**WHAT TO PRODUCE**
Copy each line of the following data that contains "engine".

**ENTRIES SUPPLIED**
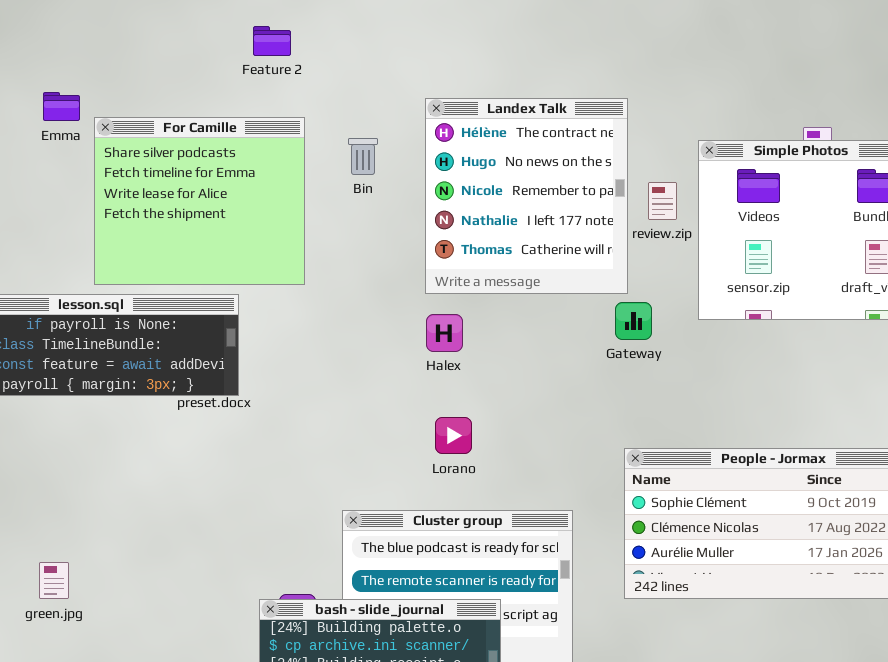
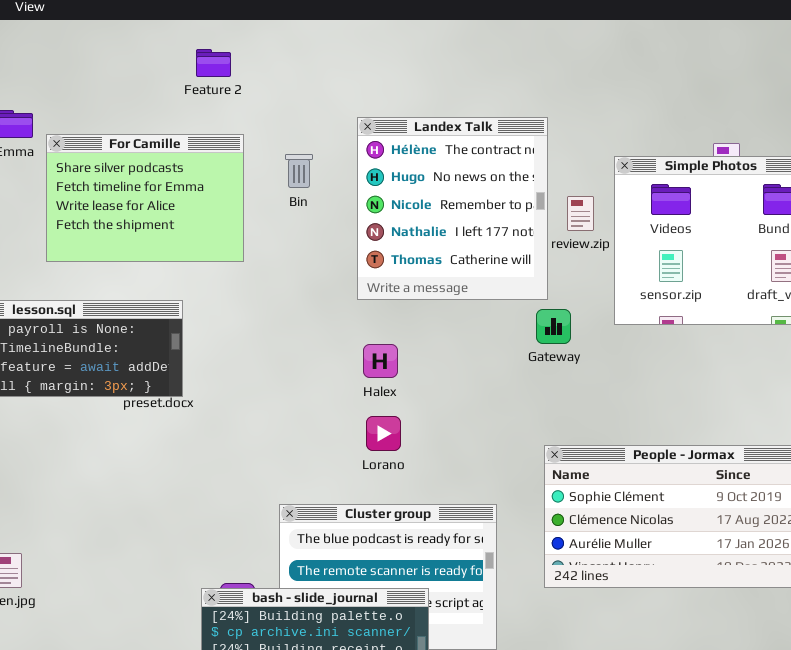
For Camille: [94,117,305,285] -> [46,134,244,262], resized
Halex: [426,314,463,352] -> [363,344,398,378], moved

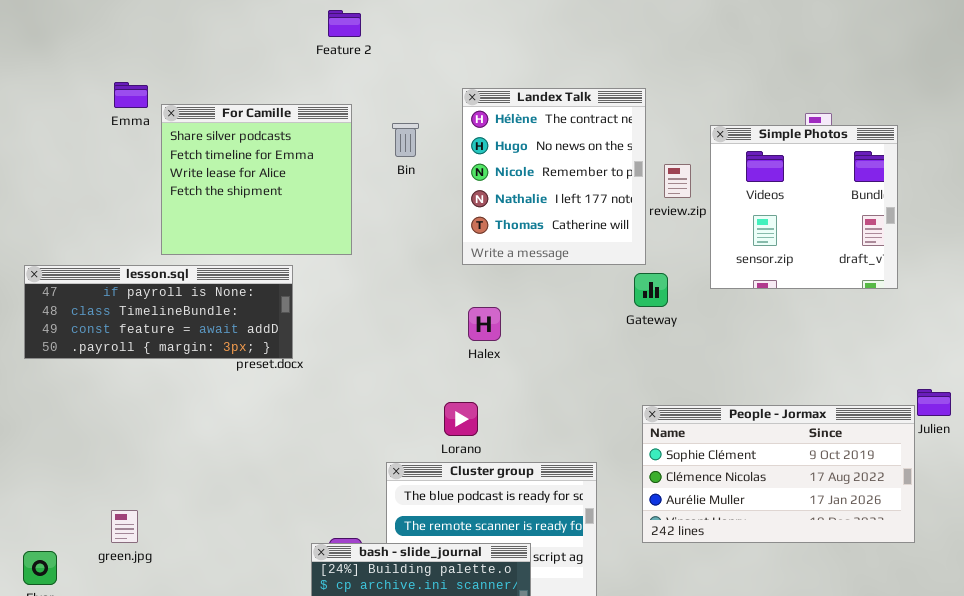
Feature 2: [196,49,231,77] -> [328,10,361,37], moved
For Camille: [46,134,244,262] -> [161,104,352,255], resized
Lorano: [366,416,401,451] -> [444,402,478,436], moved

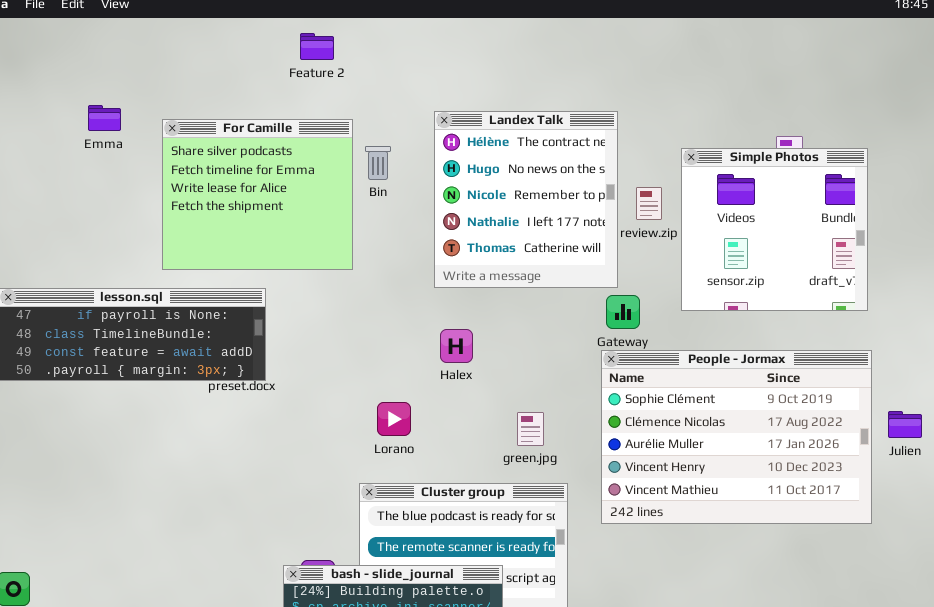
For Camille: [161,104,352,255] -> [162,119,353,270], moved
Lorano: [444,402,478,436] -> [377,402,411,436], moved
People - Jormax: [642,405,915,543] -> [601,350,872,524], moved, resized
green.jpg: [111,510,138,543] -> [517,412,544,446], moved

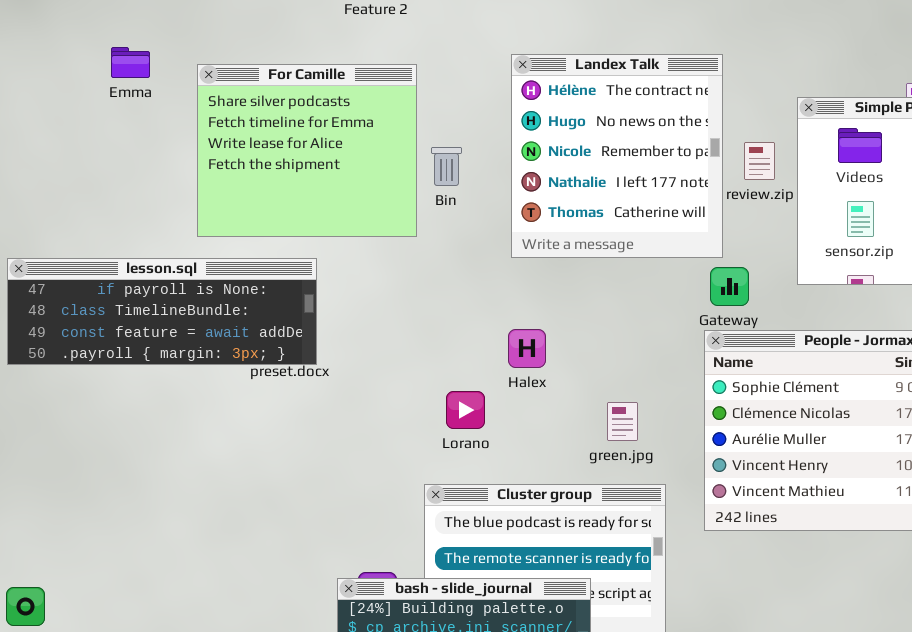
Bin: [365,146,391,180] -> [431,147,462,186], moved
Halex: [440,329,473,363] -> [508,329,546,368], moved

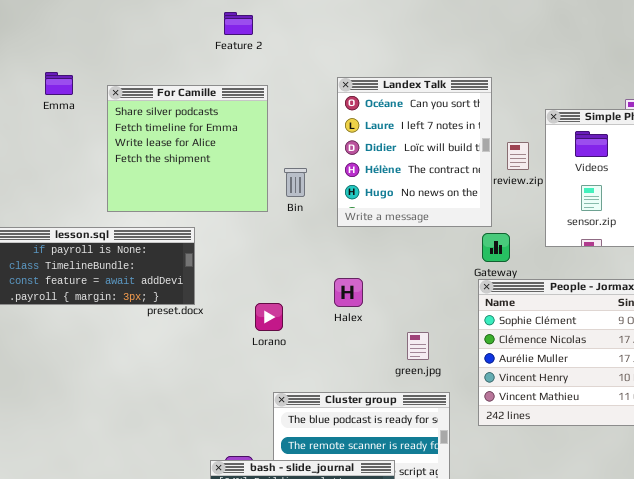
Landex Talk: [511,54,723,258] -> [337,77,492,227], scrolled up 3 rows
Bin: [431,147,462,186] -> [284,168,307,197], moved
Lorano: [446,391,485,429] -> [255,303,283,331], moved

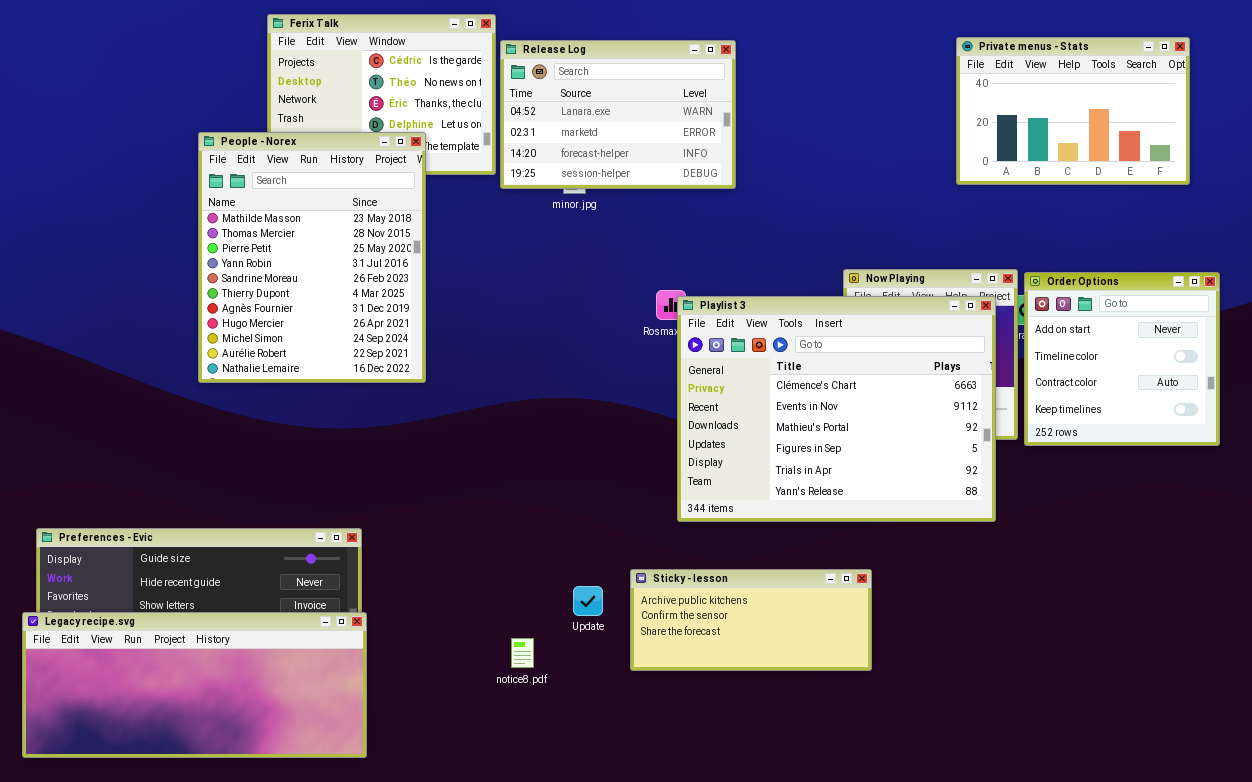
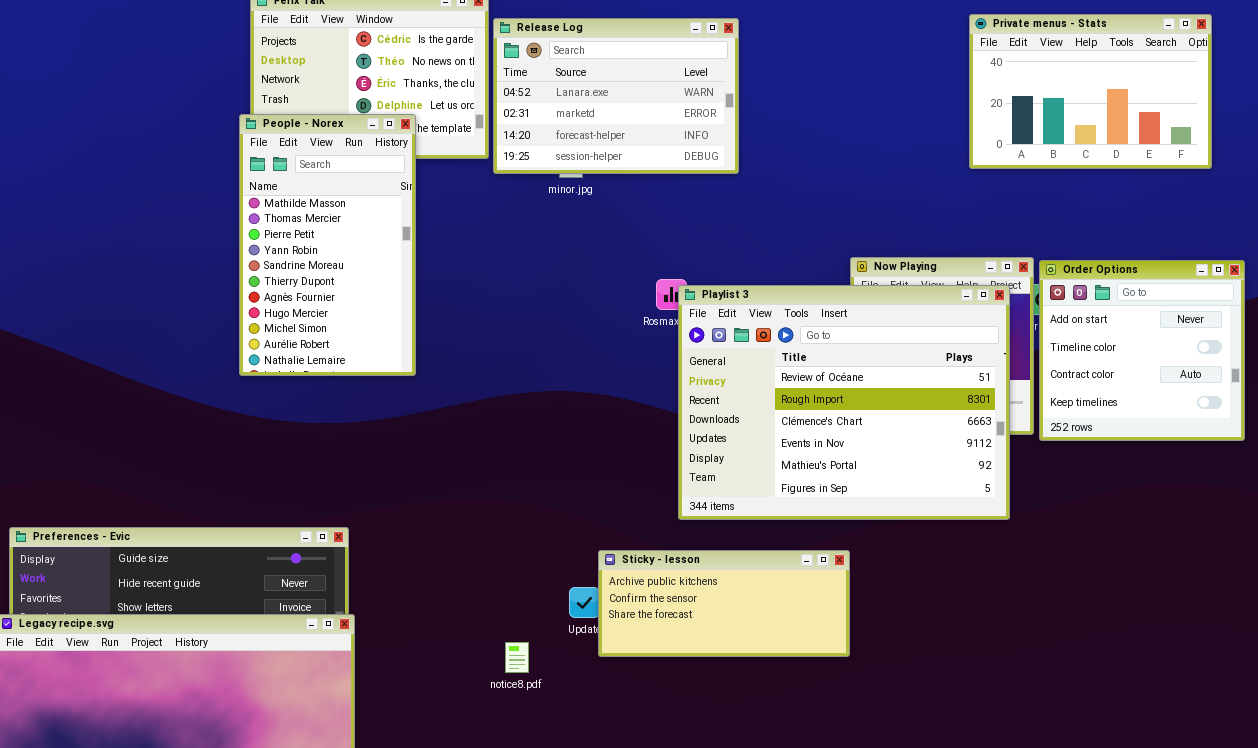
People - Norex: [198,132,426,383] -> [239,114,416,376], resized
Playlist 3: [677,296,996,522] -> [678,285,1010,520], scrolled up 2 rows
Sticky - lesson: [630,569,872,671] -> [598,550,850,657], moved

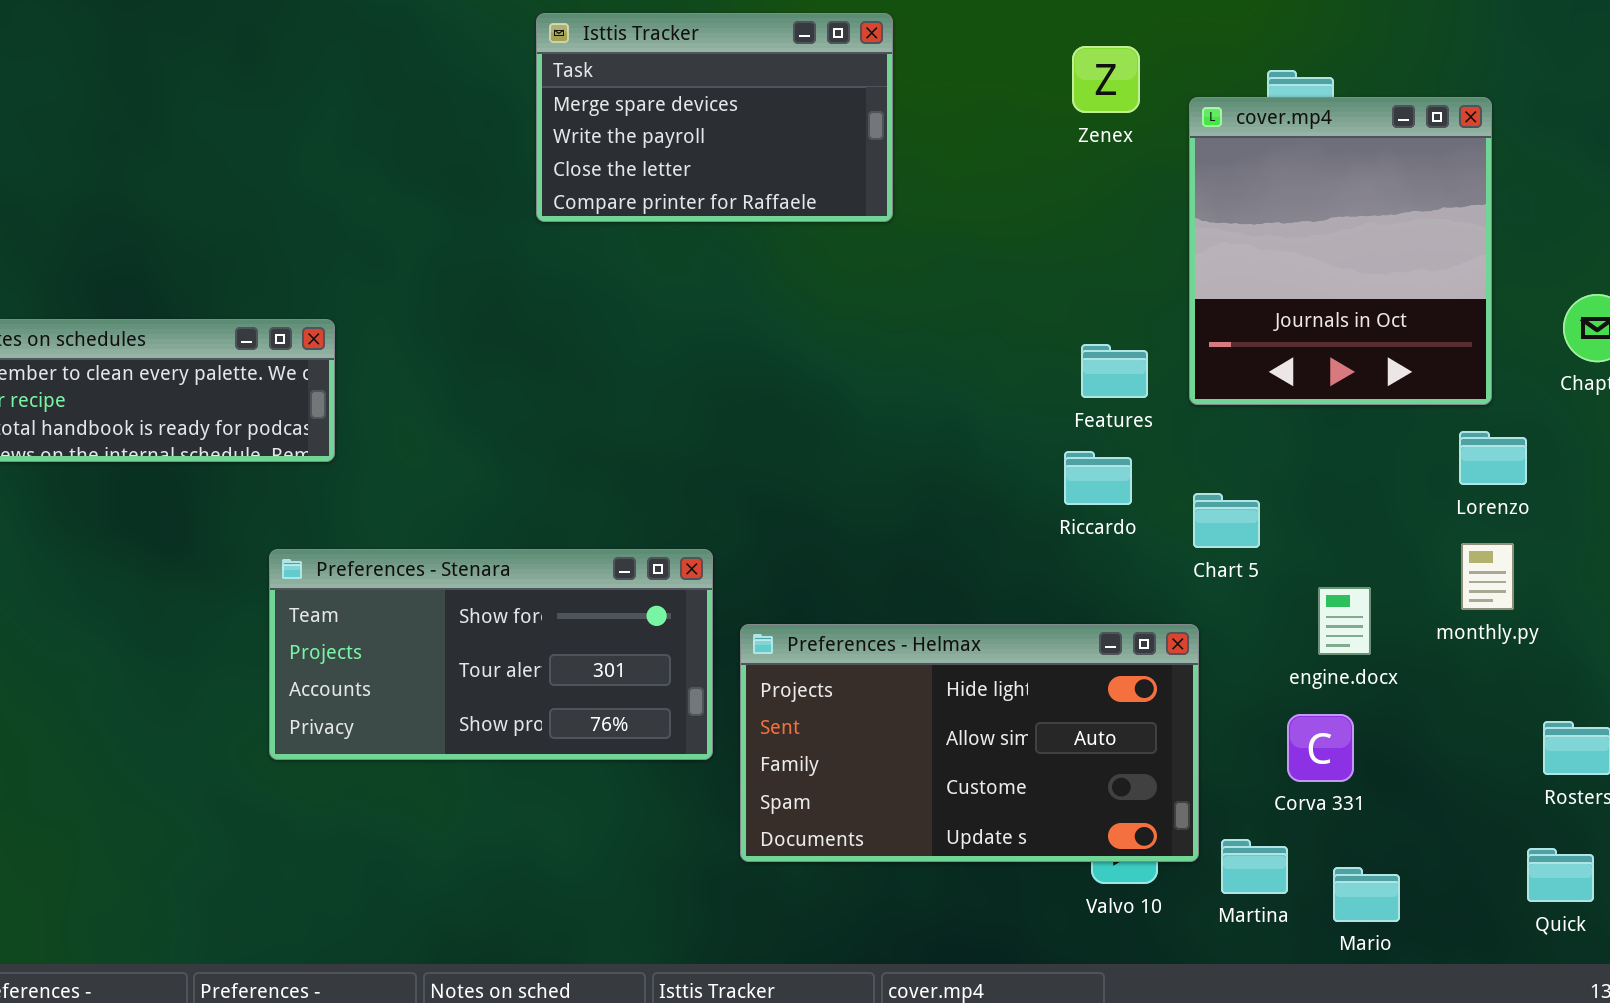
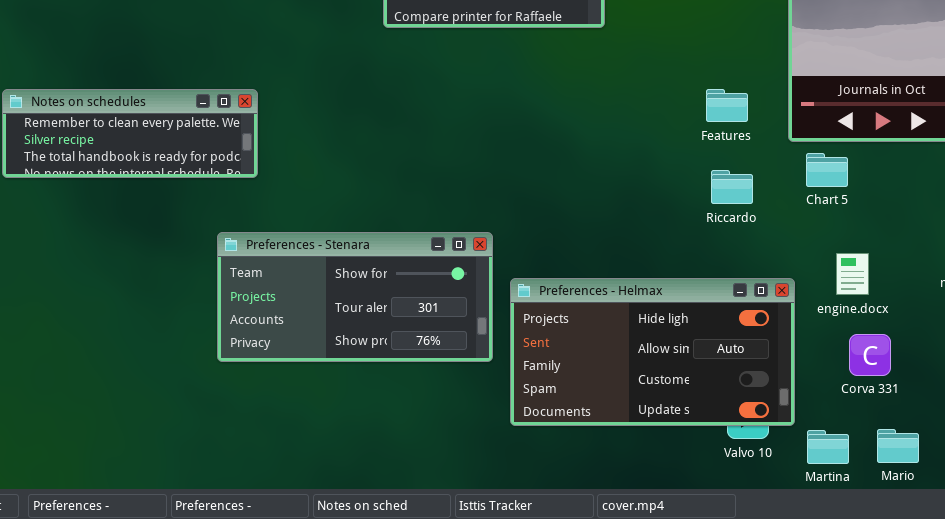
Features: [1081,344,1148,398] -> [706,89,748,122], moved
Chart 5: [1193,493,1260,548] -> [806,153,848,187], moved
engine.docx: [1318,587,1371,655] -> [836,253,869,295], moved
Martina: [1221,839,1288,894] -> [807,430,849,464], moved

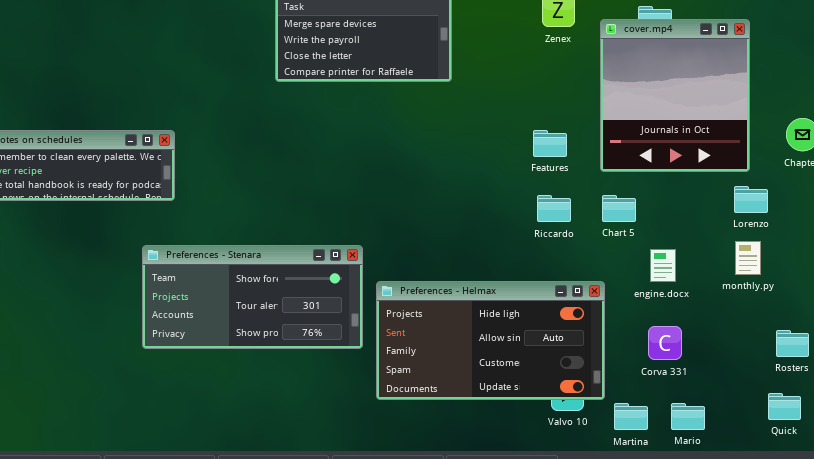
Chart 5: [806,153,848,187] -> [602,195,636,222], moved
engine.docx: [836,253,869,295] -> [650,249,676,282], moved

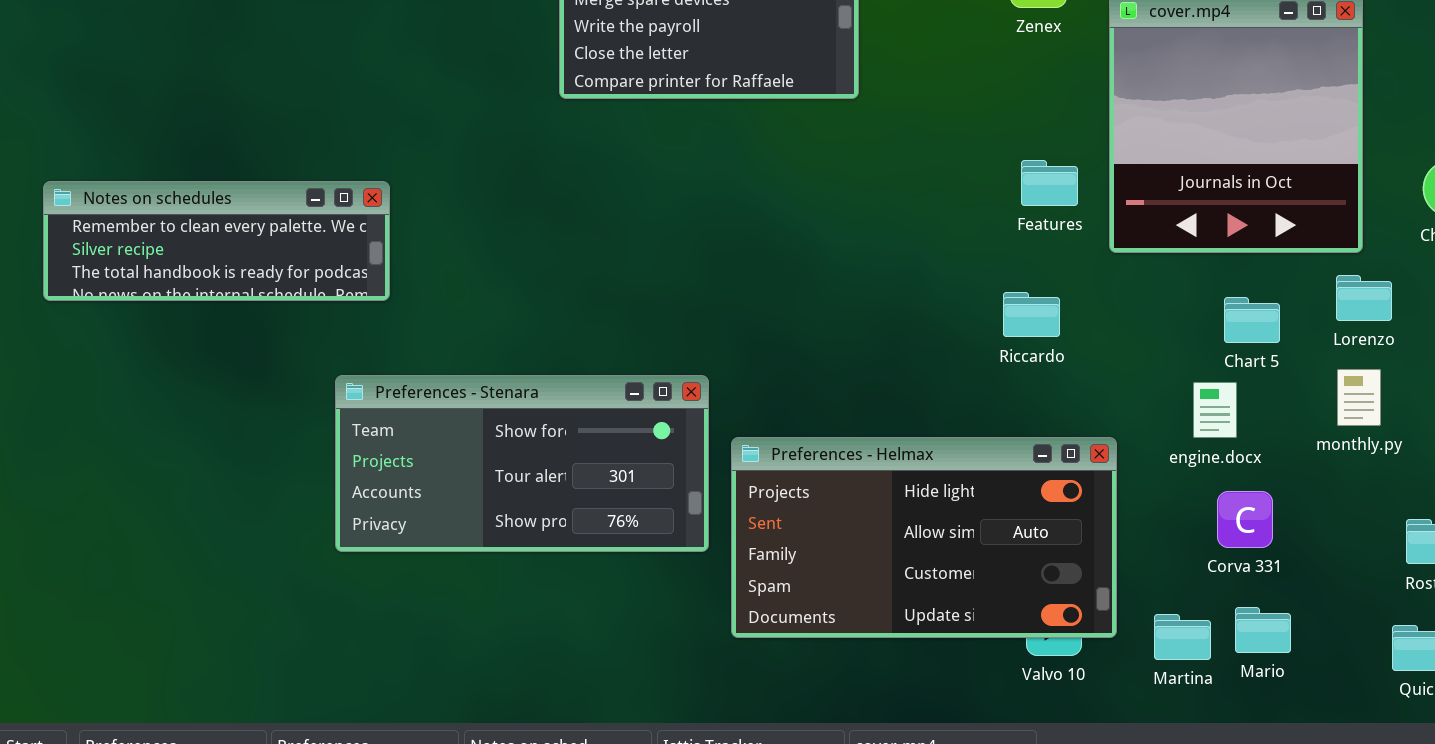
Features: [533,130,567,157] -> [1021,160,1078,206], moved
Chart 5: [602,195,636,222] -> [1224,297,1280,343], moved
Corva 331: [648,326,682,360] -> [1217,491,1273,548], moved
Mario: [671,403,705,430] -> [1235,607,1291,653], moved
Martina: [614,403,648,430] -> [1154,614,1211,660], moved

**TASK RESULT**
engine.docx: [1318,587,1371,655] -> [836,253,869,295], moved
engine.docx: [836,253,869,295] -> [650,249,676,282], moved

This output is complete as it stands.